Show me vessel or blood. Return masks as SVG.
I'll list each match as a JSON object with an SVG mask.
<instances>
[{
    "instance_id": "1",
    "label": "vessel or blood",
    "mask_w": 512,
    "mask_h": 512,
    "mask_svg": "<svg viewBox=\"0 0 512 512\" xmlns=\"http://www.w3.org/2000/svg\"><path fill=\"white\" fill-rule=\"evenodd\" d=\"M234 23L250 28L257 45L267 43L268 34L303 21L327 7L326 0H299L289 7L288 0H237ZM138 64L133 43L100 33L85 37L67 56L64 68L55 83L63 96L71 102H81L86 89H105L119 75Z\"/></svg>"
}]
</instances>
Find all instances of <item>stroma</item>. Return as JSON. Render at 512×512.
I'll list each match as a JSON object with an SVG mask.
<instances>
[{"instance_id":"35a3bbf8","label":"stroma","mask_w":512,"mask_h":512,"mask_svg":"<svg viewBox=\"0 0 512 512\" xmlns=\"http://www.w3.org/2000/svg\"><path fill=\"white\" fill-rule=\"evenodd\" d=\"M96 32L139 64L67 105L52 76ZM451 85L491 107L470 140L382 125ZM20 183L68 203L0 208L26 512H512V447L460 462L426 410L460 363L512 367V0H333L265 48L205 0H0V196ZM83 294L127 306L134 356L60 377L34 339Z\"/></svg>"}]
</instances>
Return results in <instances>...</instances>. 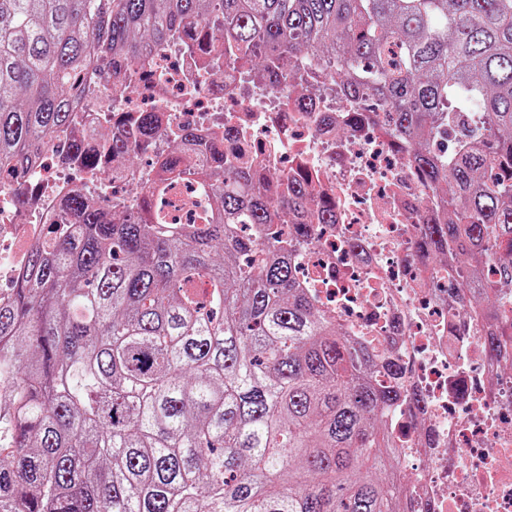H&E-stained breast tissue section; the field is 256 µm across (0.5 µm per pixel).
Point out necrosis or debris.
Wrapping results in <instances>:
<instances>
[{
  "label": "necrosis or debris",
  "instance_id": "4bbe7bcc",
  "mask_svg": "<svg viewBox=\"0 0 512 512\" xmlns=\"http://www.w3.org/2000/svg\"><path fill=\"white\" fill-rule=\"evenodd\" d=\"M295 78L273 88L259 72L170 46L149 79L91 84L78 129L95 144L102 132L123 134L138 112H154L161 122L152 151L189 128L204 148L223 139L225 157L240 148L256 155L268 180L299 178L311 206L330 203L335 223L316 225L298 263L320 307L400 367L379 379L402 378L410 393L386 412L384 427L400 446L415 512H512V359L483 353L482 325L447 287V263L421 264L416 226L426 199L408 154L395 152L376 122L358 120L335 82L310 71ZM154 177L148 166L119 167L109 178L82 173L45 149L22 192L0 188V280L22 277L30 249L63 223L70 195L123 211L134 187Z\"/></svg>",
  "mask_w": 512,
  "mask_h": 512
}]
</instances>
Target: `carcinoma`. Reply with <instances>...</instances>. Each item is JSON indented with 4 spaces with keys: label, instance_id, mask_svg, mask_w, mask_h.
<instances>
[{
    "label": "carcinoma",
    "instance_id": "cac0c4a2",
    "mask_svg": "<svg viewBox=\"0 0 512 512\" xmlns=\"http://www.w3.org/2000/svg\"><path fill=\"white\" fill-rule=\"evenodd\" d=\"M174 39L273 88L321 61L434 198L424 265L452 261L487 352L512 348L495 293L512 281V0H0V185L71 128L88 78L121 85ZM450 131L454 153L436 151ZM69 151L109 175L77 138ZM187 157L211 204L178 227L164 209ZM156 167L108 220L67 198L73 224L0 300V512H414L382 425L403 391L299 278L332 209L308 212L297 179L273 201L190 130Z\"/></svg>",
    "mask_w": 512,
    "mask_h": 512
}]
</instances>
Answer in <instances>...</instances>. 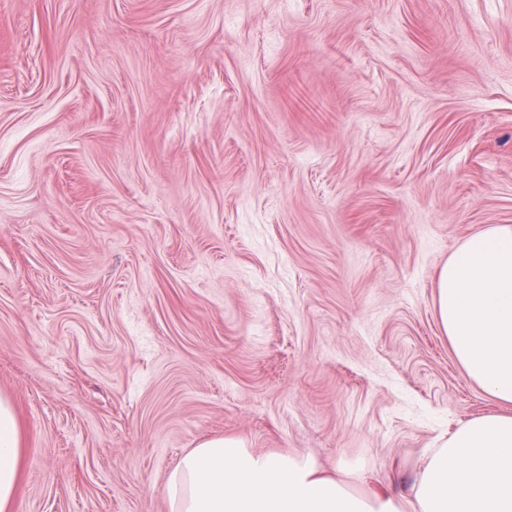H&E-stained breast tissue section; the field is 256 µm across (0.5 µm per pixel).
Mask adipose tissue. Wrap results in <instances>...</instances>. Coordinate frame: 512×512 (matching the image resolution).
<instances>
[{
  "instance_id": "1",
  "label": "adipose tissue",
  "mask_w": 512,
  "mask_h": 512,
  "mask_svg": "<svg viewBox=\"0 0 512 512\" xmlns=\"http://www.w3.org/2000/svg\"><path fill=\"white\" fill-rule=\"evenodd\" d=\"M435 309L467 375L497 405L426 451L409 491L347 490L312 461L212 437L163 488L170 512H512V226L467 239L440 268ZM25 457L14 402L0 394V512H15Z\"/></svg>"
}]
</instances>
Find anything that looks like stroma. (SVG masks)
<instances>
[{"instance_id": "obj_1", "label": "stroma", "mask_w": 512, "mask_h": 512, "mask_svg": "<svg viewBox=\"0 0 512 512\" xmlns=\"http://www.w3.org/2000/svg\"><path fill=\"white\" fill-rule=\"evenodd\" d=\"M512 225V0H0L15 512H169L225 435L401 491L494 410L434 309Z\"/></svg>"}]
</instances>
# # # # # # #
*Stated task*
Repeat only the stretch of lines that opens with the line containing "Mask adipose tissue." and closes with the final line of the entries, both included, exactly as written.

*Exercise result*
Mask adipose tissue. Wrap results in <instances>...</instances>. Coordinate frame: 512×512 (matching the image resolution).
<instances>
[{
  "instance_id": "1",
  "label": "adipose tissue",
  "mask_w": 512,
  "mask_h": 512,
  "mask_svg": "<svg viewBox=\"0 0 512 512\" xmlns=\"http://www.w3.org/2000/svg\"><path fill=\"white\" fill-rule=\"evenodd\" d=\"M435 309L467 375L497 405L426 451L409 491L347 490L312 461L212 437L163 488L170 512H512V226L467 239L440 268ZM25 457L14 402L0 394V512H15Z\"/></svg>"
}]
</instances>
Find anything that looks like stroma. (SVG masks)
<instances>
[{"instance_id": "obj_1", "label": "stroma", "mask_w": 512, "mask_h": 512, "mask_svg": "<svg viewBox=\"0 0 512 512\" xmlns=\"http://www.w3.org/2000/svg\"><path fill=\"white\" fill-rule=\"evenodd\" d=\"M512 225V0H0L15 512H169L225 435L401 491L494 410L434 309Z\"/></svg>"}]
</instances>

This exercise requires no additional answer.